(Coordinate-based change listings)
::::::

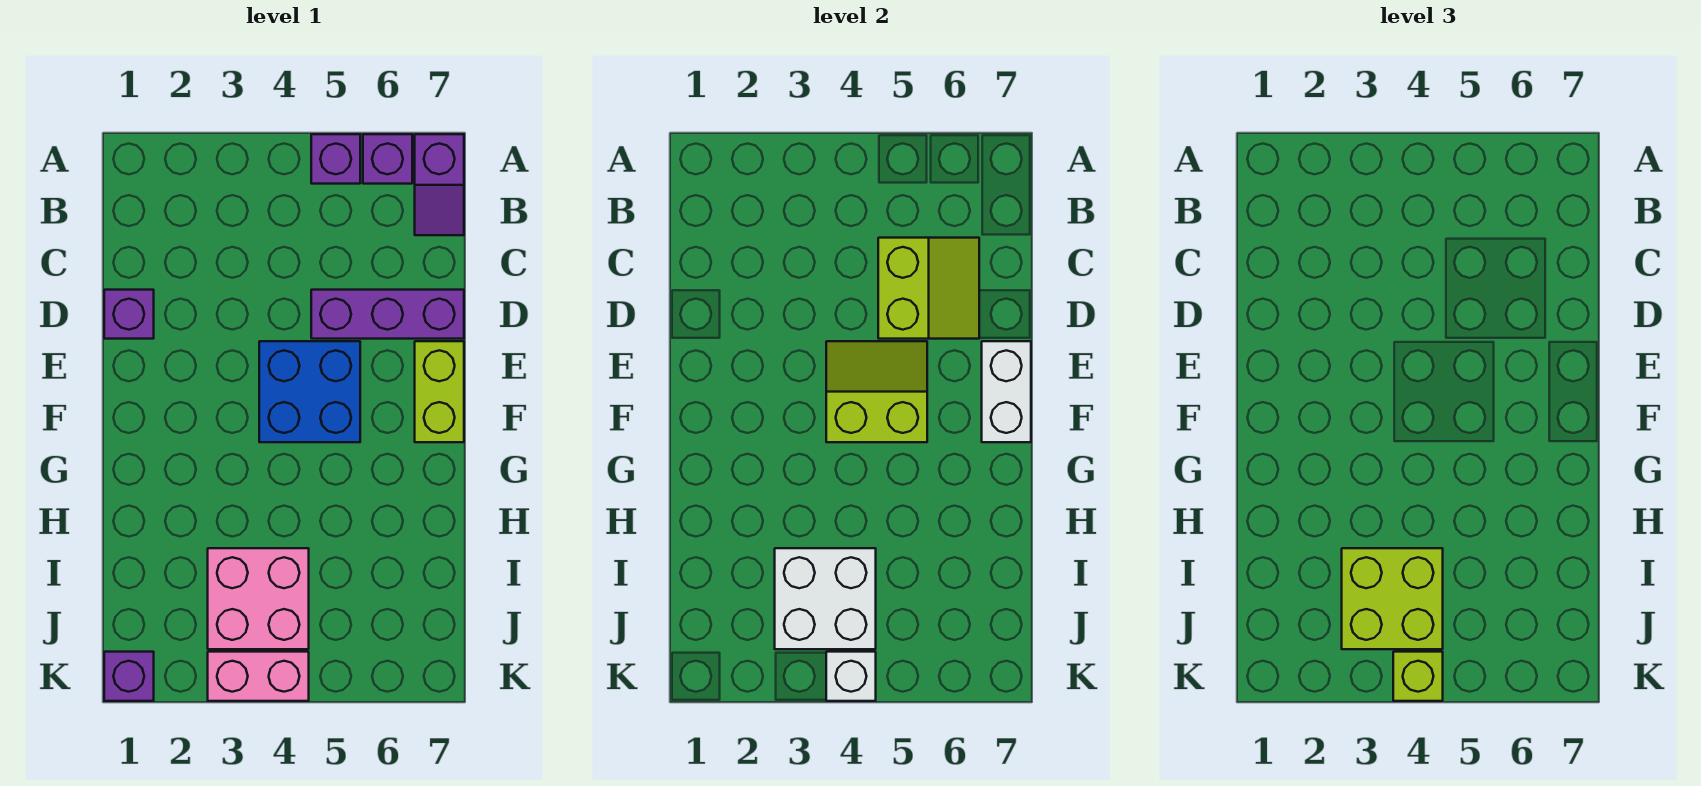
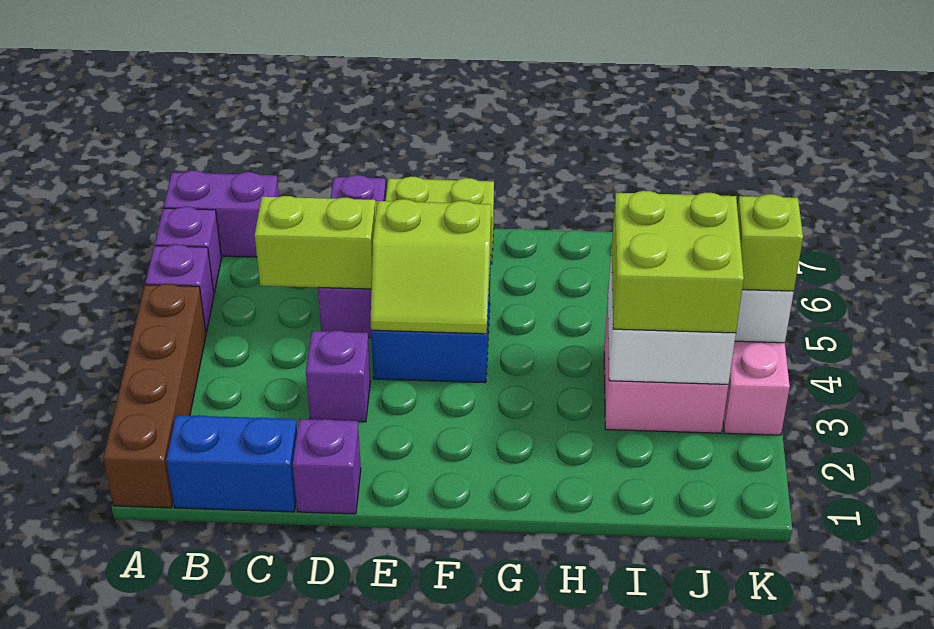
none -> brown brick A1:A4 level 1
purple slope A7:B7 level 1 top A -> purple brick A7:B7 level 1
none -> blue brick B1:C1 level 1
lime slope E4:F5 level 2 top F -> lime slope E4:F5 level 2 top 5
white brick E7:F7 level 2 -> none
purple brick K1 level 1 -> purple brick D3 level 1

::::::

## THE TASK
Please print exactly the lines of the entries above, beginning with the line that contains "lime slope E4:F5 level 2 top F" and ending with the last line.

## FINAL ANSWER
lime slope E4:F5 level 2 top F -> lime slope E4:F5 level 2 top 5
white brick E7:F7 level 2 -> none
purple brick K1 level 1 -> purple brick D3 level 1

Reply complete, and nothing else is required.